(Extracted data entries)

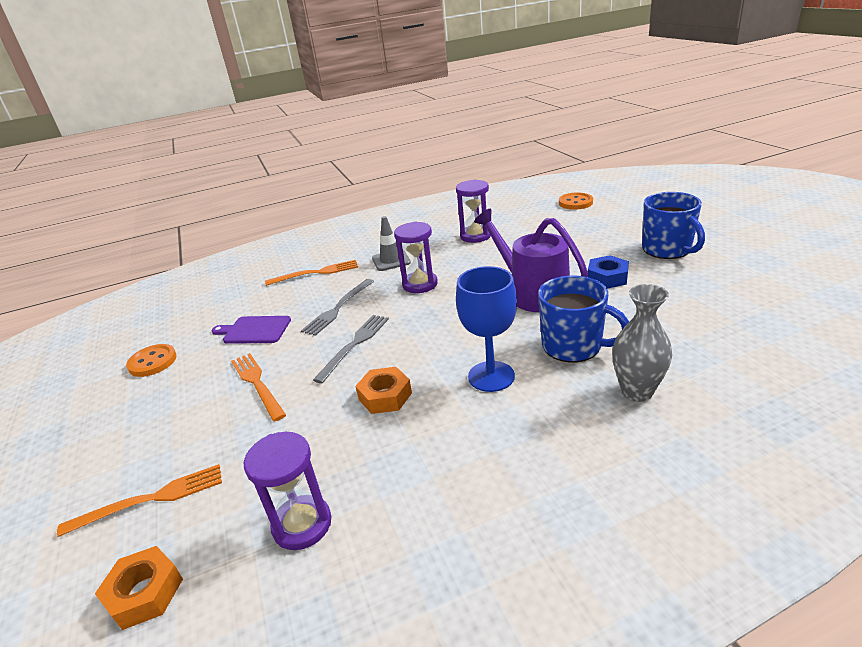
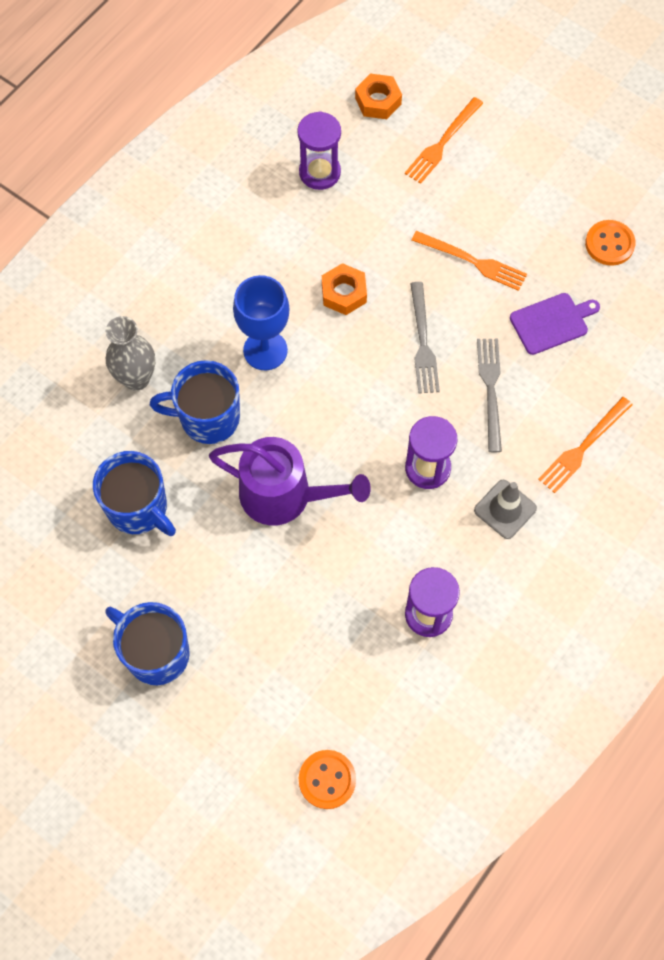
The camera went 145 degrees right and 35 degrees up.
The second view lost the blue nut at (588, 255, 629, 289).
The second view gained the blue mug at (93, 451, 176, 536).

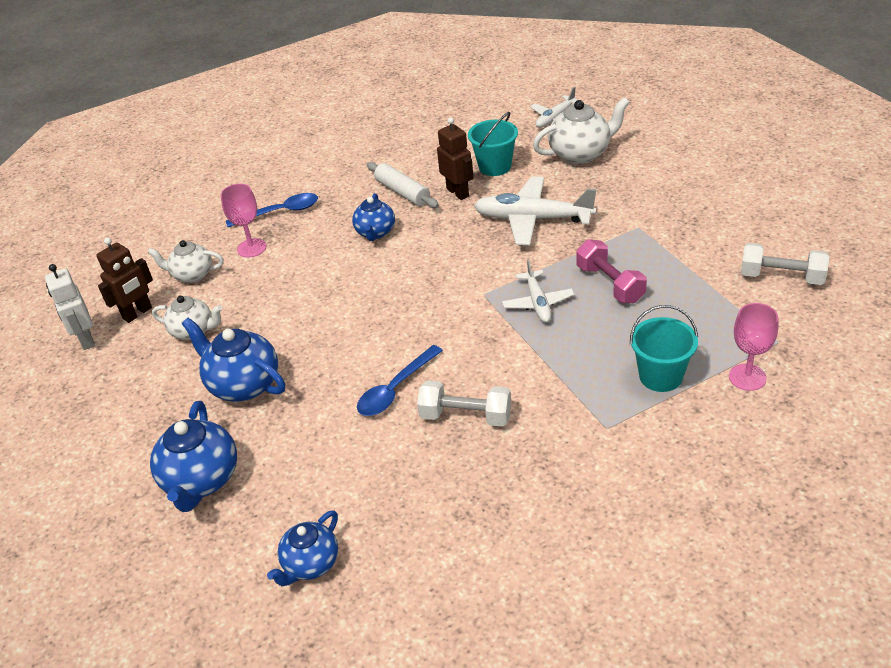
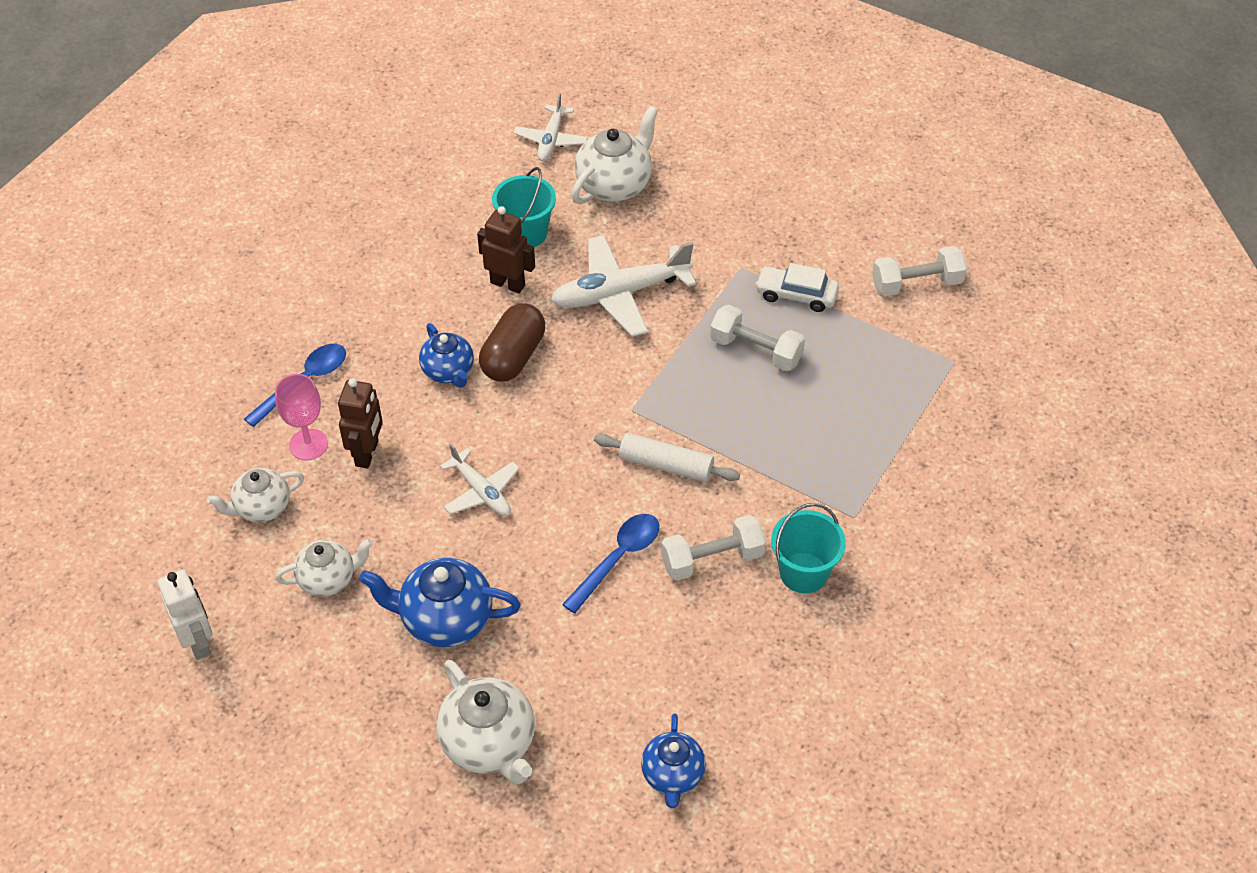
The camera went 35 degrees left and 10 degrees up.
The white rolling pin ended up elsewhere, having gone from (367, 162, 439, 208) to (594, 433, 740, 482).
The brown robot ended up elsewhere, having gone from (97, 238, 153, 323) to (338, 378, 383, 468).
What was the pink dumbbell at (576, 239, 647, 303) turned into the white dumbbell at (710, 305, 805, 371).
The white plane ended up elsewhere, having gone from (502, 259, 575, 323) to (440, 444, 520, 516).
The white robot at (45, 264, 95, 350) ended up facing another way, 150 degrees counterclockwise from before.
The second view lost the pink goblet at (729, 303, 778, 391).
The turquoise bucket ended up elsewhere, having gone from (630, 305, 698, 392) to (771, 503, 846, 594).
The blue spoon at (357, 345, 443, 416) ended up facing another way, 150 degrees counterclockwise from before.
What was the blue teapot at (150, 401, 237, 512) turned into the white teapot at (436, 660, 535, 784).
The second view gained the white car at (755, 263, 839, 312).
The second view gained the brown capsule at (479, 303, 545, 381).

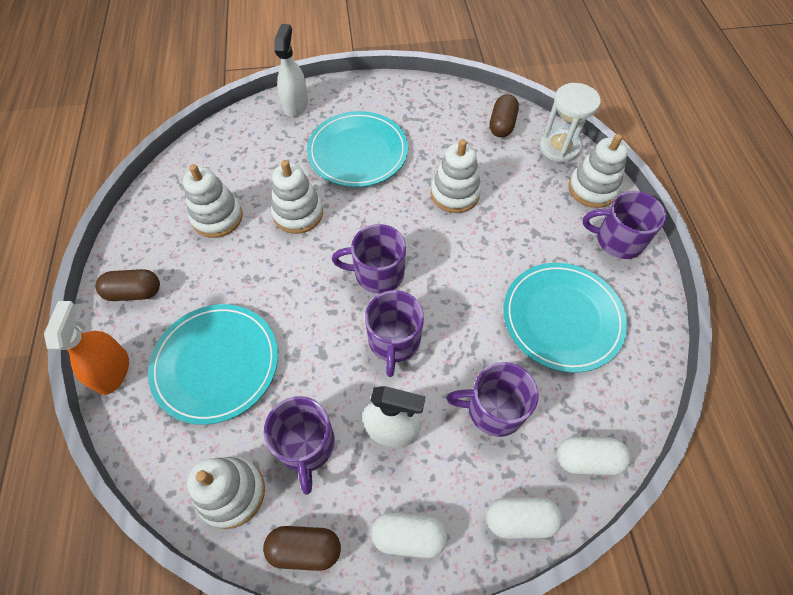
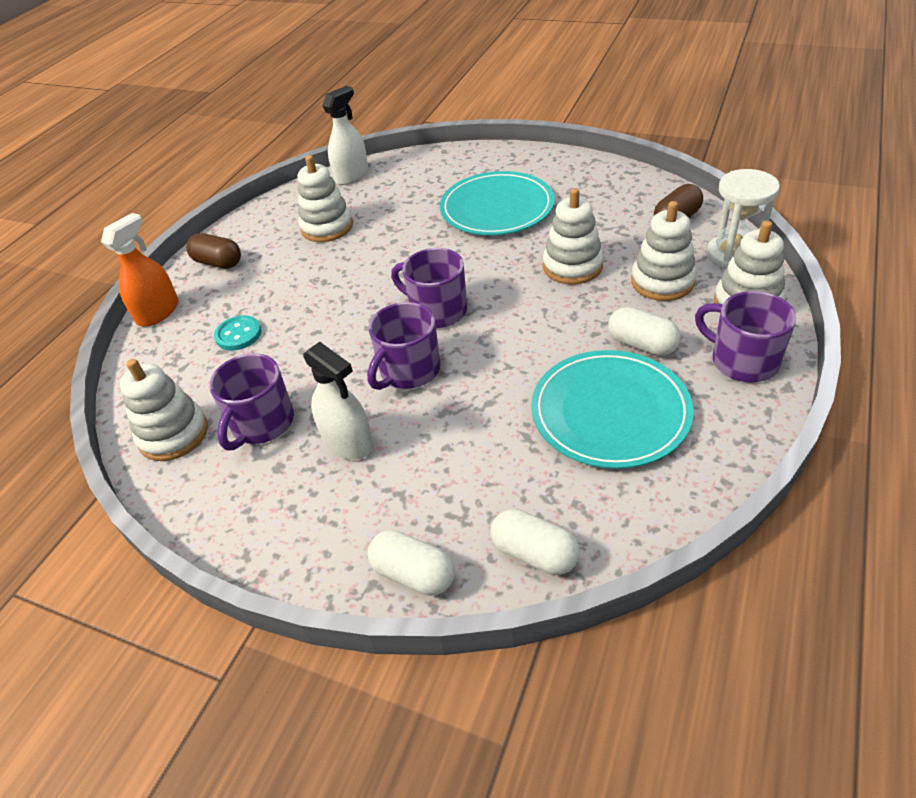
The camera went 35 degrees right and 15 degrees down.
The white spray bottle ended up elsewhere, having gone from (274, 24, 308, 117) to (322, 86, 369, 185).
The white stacking toy ended up elsewhere, having gone from (271, 160, 323, 234) to (631, 201, 697, 301).
Where the turquoise plate stood at (148, 304, 278, 425), the turquoise button came to stand at (214, 315, 261, 351).
The second view lost the purple mug at (446, 362, 538, 437).
The white capsule ended up elsewhere, having gone from (371, 512, 448, 558) to (608, 307, 681, 356).
The second view lost the brown capsule at (263, 526, 341, 571).

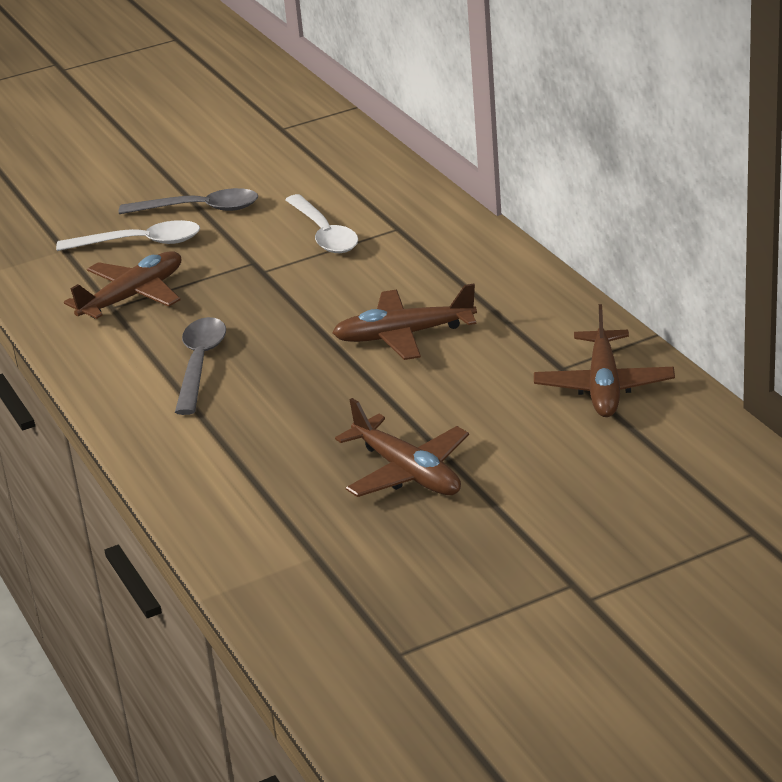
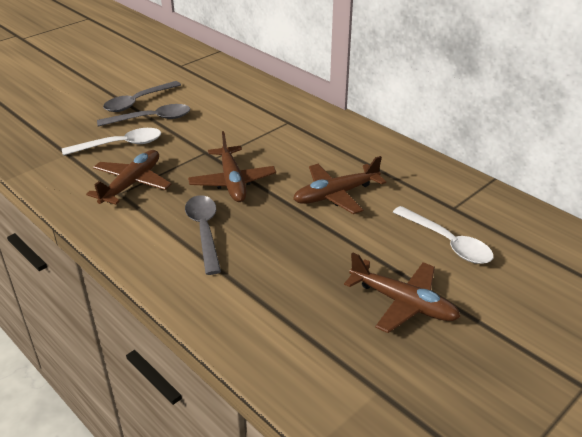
The camera went 20 degrees left and 5 degrees up.
The white spoon ended up elsewhere, having gone from (285, 194, 358, 253) to (393, 206, 493, 264).
The brown plane ended up elsewhere, having gone from (534, 304, 675, 417) to (188, 131, 276, 202).
The second view gained the grey spoon at (103, 81, 181, 112).

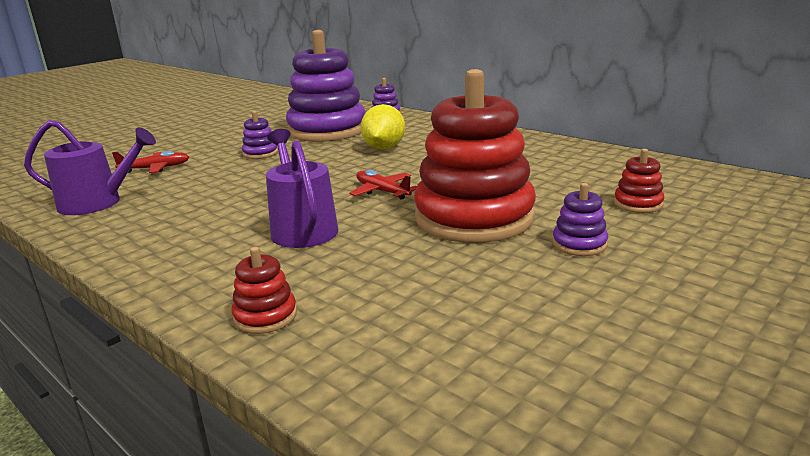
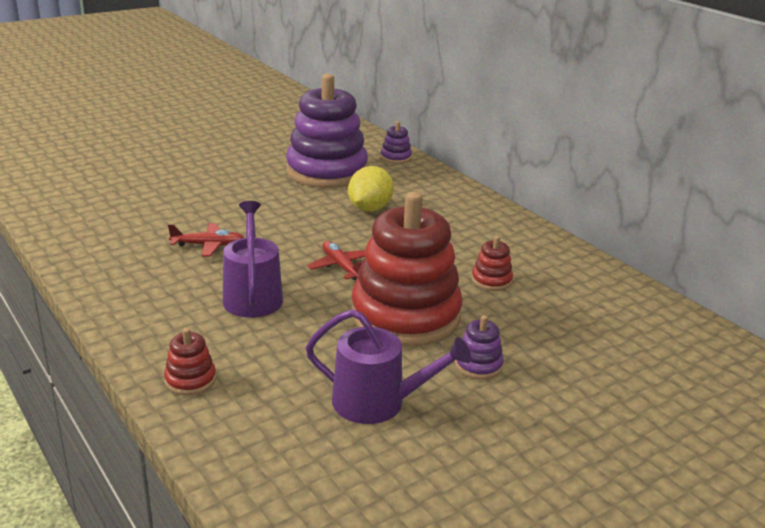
The camera went 10 degrees right and 5 degrees up.
The second view lost the purple stacking toy at (242, 111, 278, 159).
The purple watering can ended up elsewhere, having gone from (24, 120, 156, 215) to (306, 309, 471, 424).
The red stacking toy ended up elsewhere, having gone from (614, 149, 664, 213) to (471, 236, 513, 291).
The red plane ended up elsewhere, having gone from (112, 151, 189, 173) to (168, 223, 244, 257).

ASSIGNMENT:
Drop every image, please, and write out the data above exactly as shown.

EXERCISE SOLUTION:
The camera went 145 degrees right and 35 degrees up.
The second view lost the blue nut at (588, 255, 629, 289).
The second view gained the blue mug at (93, 451, 176, 536).

The camera went 35 degrees left and 10 degrees up.
The white rolling pin ended up elsewhere, having gone from (367, 162, 439, 208) to (594, 433, 740, 482).
The brown robot ended up elsewhere, having gone from (97, 238, 153, 323) to (338, 378, 383, 468).
What was the pink dumbbell at (576, 239, 647, 303) turned into the white dumbbell at (710, 305, 805, 371).
The white plane ended up elsewhere, having gone from (502, 259, 575, 323) to (440, 444, 520, 516).
The white robot at (45, 264, 95, 350) ended up facing another way, 150 degrees counterclockwise from before.
The second view lost the pink goblet at (729, 303, 778, 391).
The turquoise bucket ended up elsewhere, having gone from (630, 305, 698, 392) to (771, 503, 846, 594).
The blue spoon at (357, 345, 443, 416) ended up facing another way, 150 degrees counterclockwise from before.
What was the blue teapot at (150, 401, 237, 512) turned into the white teapot at (436, 660, 535, 784).
The second view gained the white car at (755, 263, 839, 312).
The second view gained the brown capsule at (479, 303, 545, 381).

The camera went 35 degrees right and 15 degrees down.
The white spray bottle ended up elsewhere, having gone from (274, 24, 308, 117) to (322, 86, 369, 185).
The white stacking toy ended up elsewhere, having gone from (271, 160, 323, 234) to (631, 201, 697, 301).
Where the turquoise plate stood at (148, 304, 278, 425), the turquoise button came to stand at (214, 315, 261, 351).
The second view lost the purple mug at (446, 362, 538, 437).
The white capsule ended up elsewhere, having gone from (371, 512, 448, 558) to (608, 307, 681, 356).
The second view lost the brown capsule at (263, 526, 341, 571).

The camera went 20 degrees left and 5 degrees up.
The white spoon ended up elsewhere, having gone from (285, 194, 358, 253) to (393, 206, 493, 264).
The brown plane ended up elsewhere, having gone from (534, 304, 675, 417) to (188, 131, 276, 202).
The second view gained the grey spoon at (103, 81, 181, 112).

The camera went 10 degrees right and 5 degrees up.
The second view lost the purple stacking toy at (242, 111, 278, 159).
The purple watering can ended up elsewhere, having gone from (24, 120, 156, 215) to (306, 309, 471, 424).
The red stacking toy ended up elsewhere, having gone from (614, 149, 664, 213) to (471, 236, 513, 291).
The red plane ended up elsewhere, having gone from (112, 151, 189, 173) to (168, 223, 244, 257).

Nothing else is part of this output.